> _TASK INSTRUCTIONS_: The records below are to be restated word for word, with their images omitted.

> _DATA_:
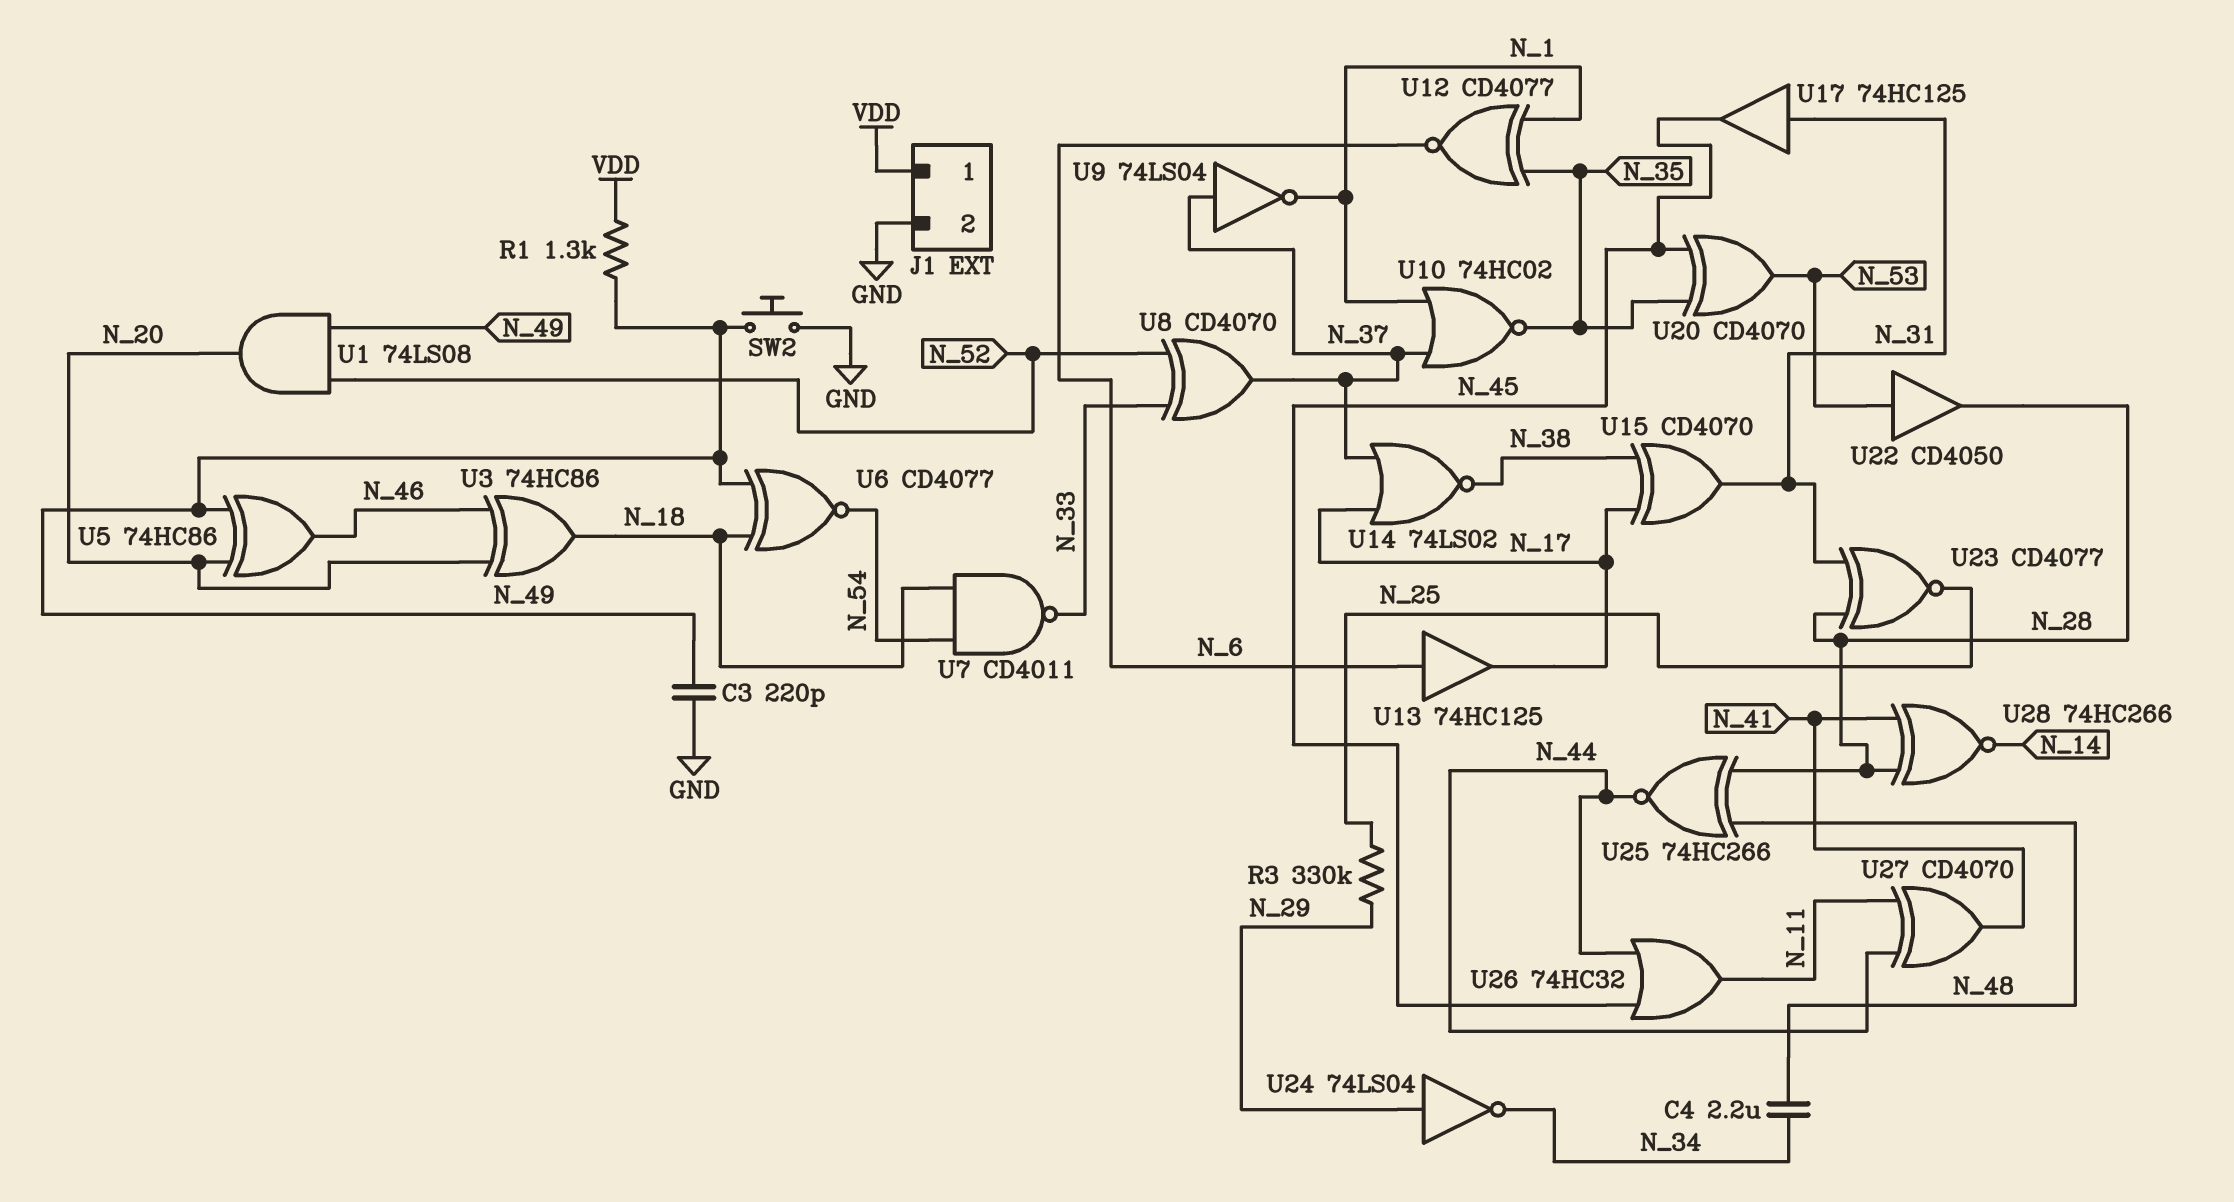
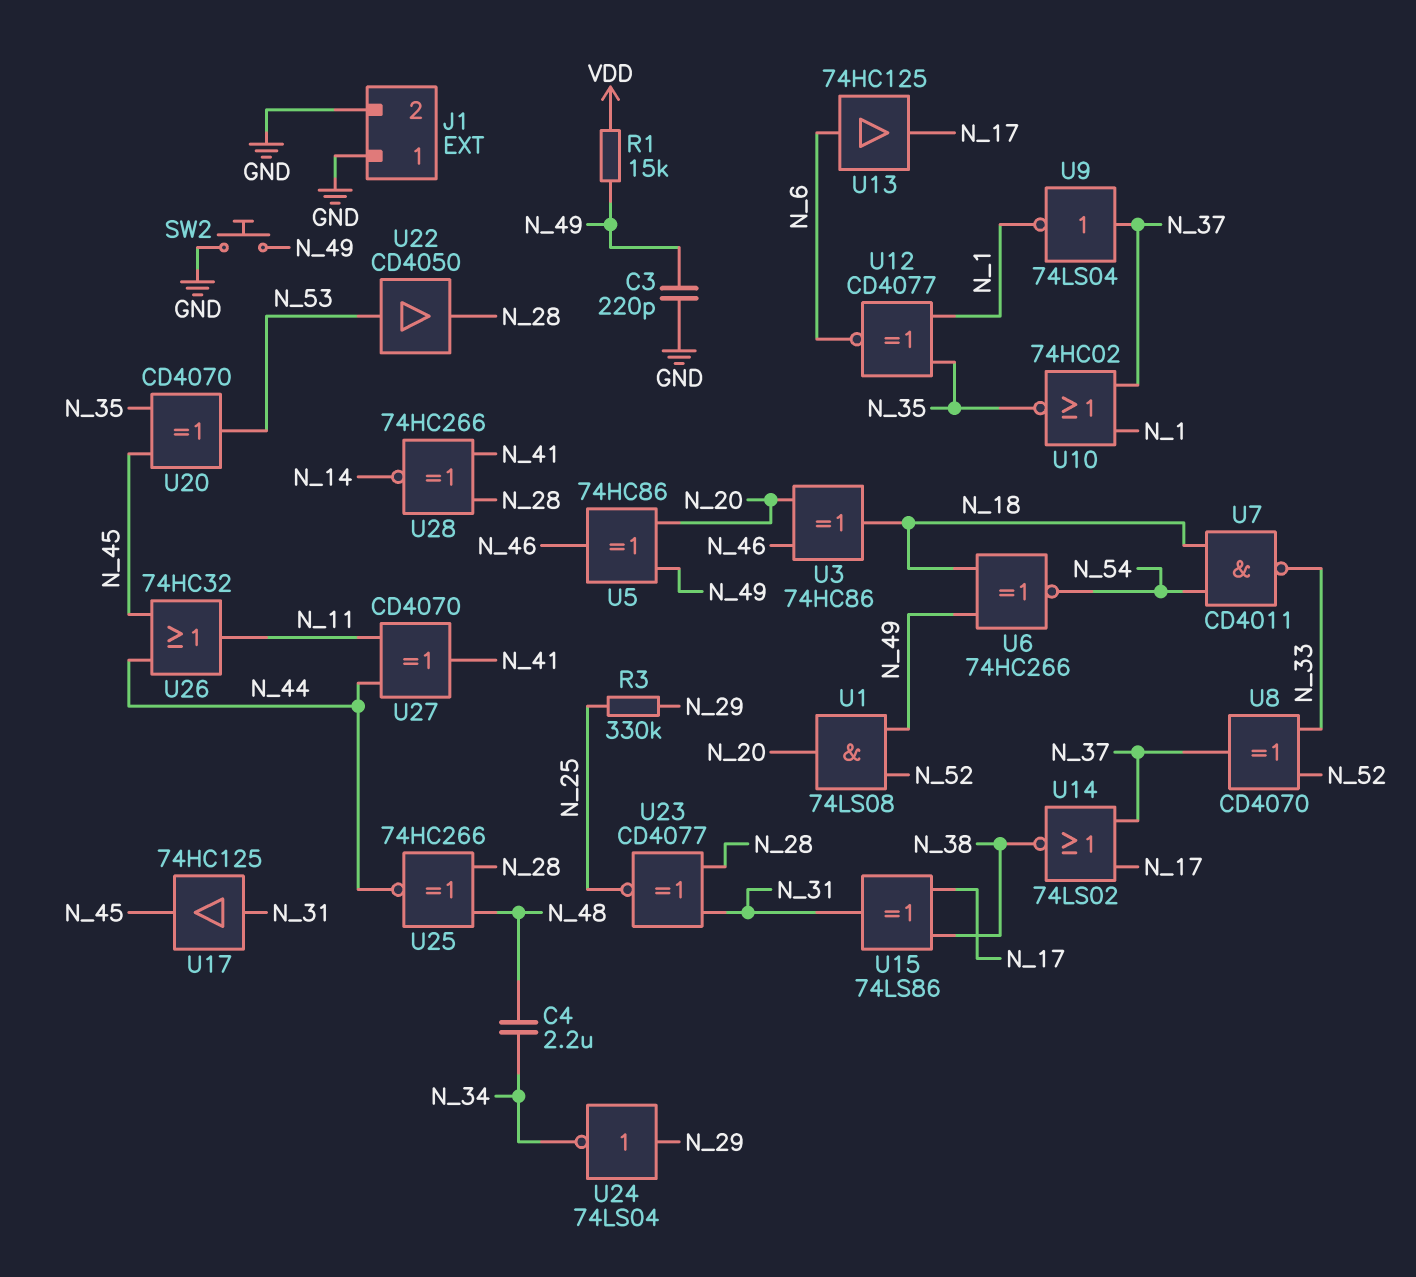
J1 pin 1: VDD -> GND
R1: 1.3k (N_49, VDD) -> 15k (N_49, VDD)
U6: XNOR CD4077 (in N_18, in N_49, out N_54) -> XNOR 74HC266 (in N_18, in N_49, out N_54)
U15: XOR CD4070 (in N_17, in N_38, out N_31) -> XOR 74LS86 (in N_17, in N_38, out N_31)

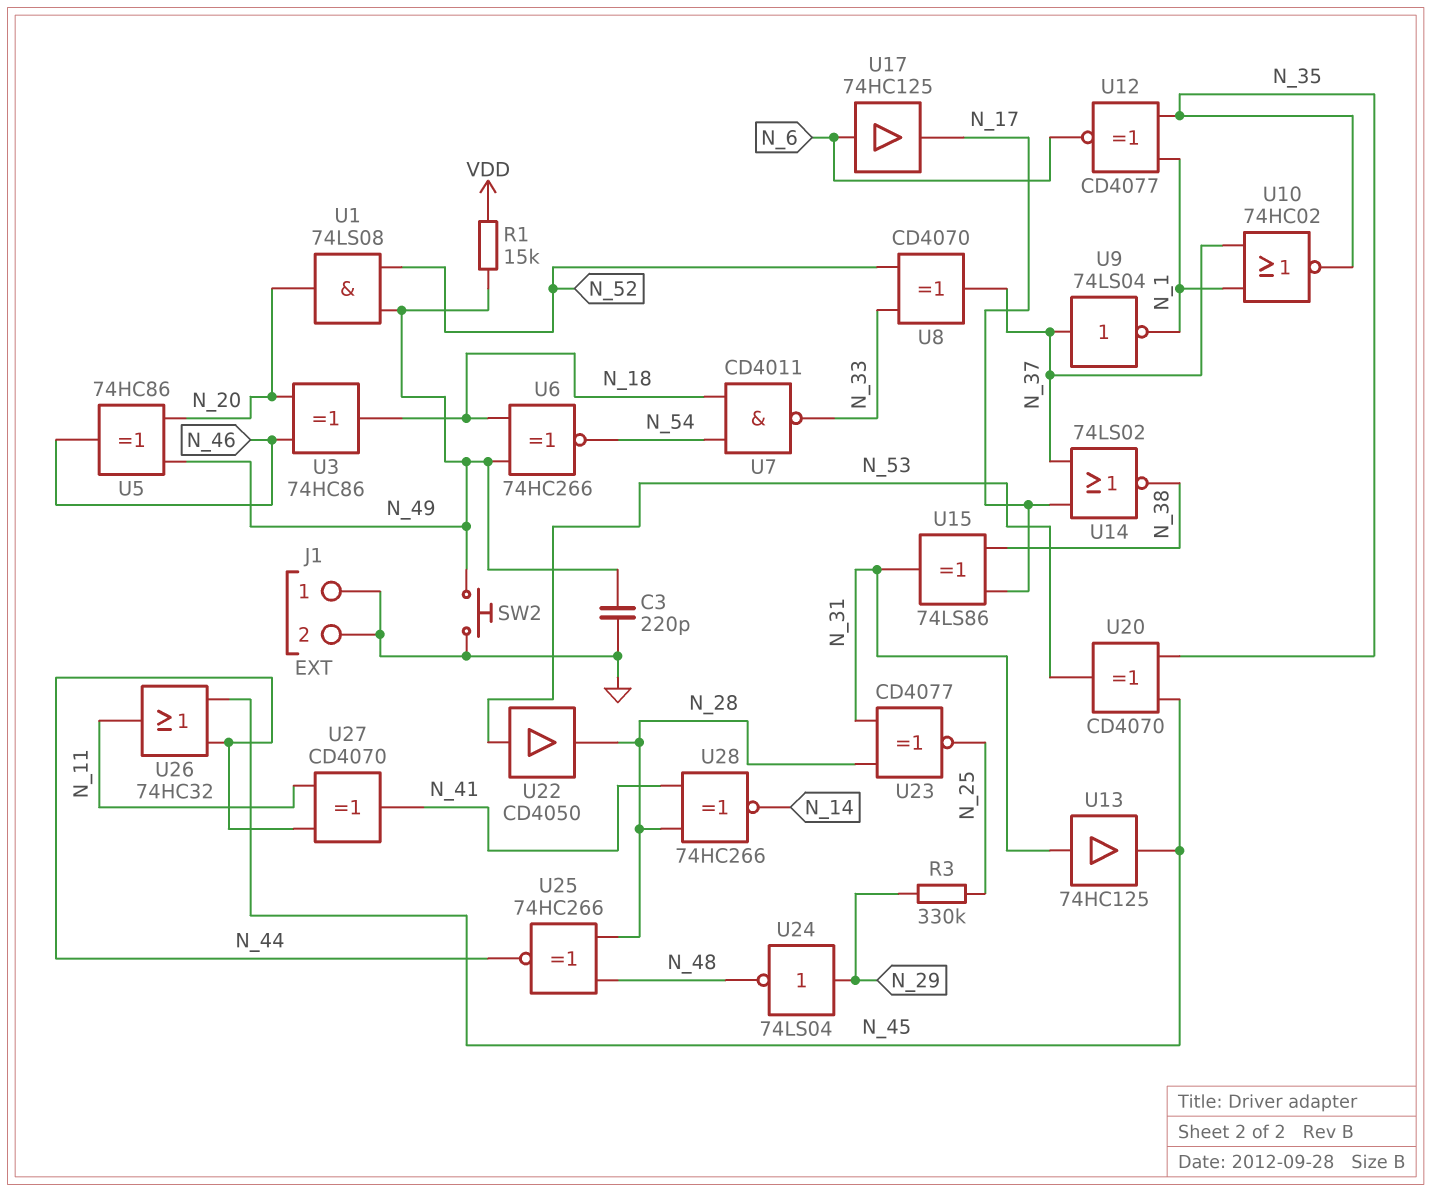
C4: 2.2uF (N_34, N_48) -> none
U13: buffer 74HC125 (in N_6, out N_17) -> buffer 74HC125 (in N_31, out N_45)
U17: buffer 74HC125 (in N_31, out N_45) -> buffer 74HC125 (in N_6, out N_17)
U24: NOT 74LS04 (in N_29, out N_34) -> NOT 74LS04 (in N_29, out N_48)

> _COMPLETED TASK_:
J1 pin 1: VDD -> GND
R1: 1.3k (N_49, VDD) -> 15k (N_49, VDD)
U6: XNOR CD4077 (in N_18, in N_49, out N_54) -> XNOR 74HC266 (in N_18, in N_49, out N_54)
U15: XOR CD4070 (in N_17, in N_38, out N_31) -> XOR 74LS86 (in N_17, in N_38, out N_31)

C4: 2.2uF (N_34, N_48) -> none
U13: buffer 74HC125 (in N_6, out N_17) -> buffer 74HC125 (in N_31, out N_45)
U17: buffer 74HC125 (in N_31, out N_45) -> buffer 74HC125 (in N_6, out N_17)
U24: NOT 74LS04 (in N_29, out N_34) -> NOT 74LS04 (in N_29, out N_48)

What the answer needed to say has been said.